### DESCRIPTION OF THE TASK
Your output should be the line with "(670, 422) = (351, 172): green" followed by every remaining line of the entries, reproduced exactly.

Items from a data source
BEGIN
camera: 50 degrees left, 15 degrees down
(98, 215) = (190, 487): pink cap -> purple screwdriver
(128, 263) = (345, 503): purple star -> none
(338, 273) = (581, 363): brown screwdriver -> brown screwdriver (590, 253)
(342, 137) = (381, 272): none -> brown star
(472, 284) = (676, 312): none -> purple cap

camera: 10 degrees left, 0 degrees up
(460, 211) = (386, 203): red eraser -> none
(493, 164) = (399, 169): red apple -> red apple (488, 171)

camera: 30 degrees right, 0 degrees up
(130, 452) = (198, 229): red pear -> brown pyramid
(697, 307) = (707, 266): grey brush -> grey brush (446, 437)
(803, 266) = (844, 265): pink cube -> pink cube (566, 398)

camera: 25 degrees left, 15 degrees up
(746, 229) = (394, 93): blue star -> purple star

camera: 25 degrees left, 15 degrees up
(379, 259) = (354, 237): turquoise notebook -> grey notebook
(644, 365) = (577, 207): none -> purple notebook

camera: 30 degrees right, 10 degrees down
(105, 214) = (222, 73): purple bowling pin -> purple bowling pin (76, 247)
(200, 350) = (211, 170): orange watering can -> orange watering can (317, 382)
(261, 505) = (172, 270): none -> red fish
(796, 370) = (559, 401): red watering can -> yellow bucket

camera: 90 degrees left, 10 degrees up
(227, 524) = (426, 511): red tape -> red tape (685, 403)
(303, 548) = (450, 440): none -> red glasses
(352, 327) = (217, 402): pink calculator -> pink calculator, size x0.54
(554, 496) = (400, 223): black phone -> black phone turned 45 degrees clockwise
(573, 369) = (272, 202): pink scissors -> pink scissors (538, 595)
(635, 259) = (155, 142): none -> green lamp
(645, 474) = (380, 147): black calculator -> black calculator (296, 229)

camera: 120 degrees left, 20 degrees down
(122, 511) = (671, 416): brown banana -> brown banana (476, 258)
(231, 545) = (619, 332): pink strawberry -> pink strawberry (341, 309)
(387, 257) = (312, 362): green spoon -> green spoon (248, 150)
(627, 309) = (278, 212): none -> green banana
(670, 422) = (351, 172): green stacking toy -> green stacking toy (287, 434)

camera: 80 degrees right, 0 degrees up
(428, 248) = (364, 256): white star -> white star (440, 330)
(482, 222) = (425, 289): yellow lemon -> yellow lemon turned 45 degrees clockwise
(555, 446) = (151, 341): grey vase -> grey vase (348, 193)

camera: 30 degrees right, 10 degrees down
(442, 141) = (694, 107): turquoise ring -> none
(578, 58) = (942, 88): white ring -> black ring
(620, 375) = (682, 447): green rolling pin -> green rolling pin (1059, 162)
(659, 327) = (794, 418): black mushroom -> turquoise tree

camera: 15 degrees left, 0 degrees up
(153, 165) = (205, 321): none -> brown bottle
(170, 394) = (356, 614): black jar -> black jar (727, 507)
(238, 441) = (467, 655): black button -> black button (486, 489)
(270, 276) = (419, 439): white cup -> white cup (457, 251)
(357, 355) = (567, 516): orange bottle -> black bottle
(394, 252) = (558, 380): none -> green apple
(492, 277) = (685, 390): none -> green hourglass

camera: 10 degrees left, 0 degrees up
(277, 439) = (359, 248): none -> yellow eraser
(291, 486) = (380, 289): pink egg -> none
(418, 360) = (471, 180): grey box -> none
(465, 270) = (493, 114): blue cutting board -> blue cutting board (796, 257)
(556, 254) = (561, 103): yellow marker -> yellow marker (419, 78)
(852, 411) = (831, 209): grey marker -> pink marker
END
### EXERCISE RESULT
(670, 422) = (351, 172): green stacking toy -> green stacking toy (287, 434)

camera: 80 degrees right, 0 degrees up
(428, 248) = (364, 256): white star -> white star (440, 330)
(482, 222) = (425, 289): yellow lemon -> yellow lemon turned 45 degrees clockwise
(555, 446) = (151, 341): grey vase -> grey vase (348, 193)

camera: 30 degrees right, 10 degrees down
(442, 141) = (694, 107): turquoise ring -> none
(578, 58) = (942, 88): white ring -> black ring
(620, 375) = (682, 447): green rolling pin -> green rolling pin (1059, 162)
(659, 327) = (794, 418): black mushroom -> turquoise tree

camera: 15 degrees left, 0 degrees up
(153, 165) = (205, 321): none -> brown bottle
(170, 394) = (356, 614): black jar -> black jar (727, 507)
(238, 441) = (467, 655): black button -> black button (486, 489)
(270, 276) = (419, 439): white cup -> white cup (457, 251)
(357, 355) = (567, 516): orange bottle -> black bottle
(394, 252) = (558, 380): none -> green apple
(492, 277) = (685, 390): none -> green hourglass

camera: 10 degrees left, 0 degrees up
(277, 439) = (359, 248): none -> yellow eraser
(291, 486) = (380, 289): pink egg -> none
(418, 360) = (471, 180): grey box -> none
(465, 270) = (493, 114): blue cutting board -> blue cutting board (796, 257)
(556, 254) = (561, 103): yellow marker -> yellow marker (419, 78)
(852, 411) = (831, 209): grey marker -> pink marker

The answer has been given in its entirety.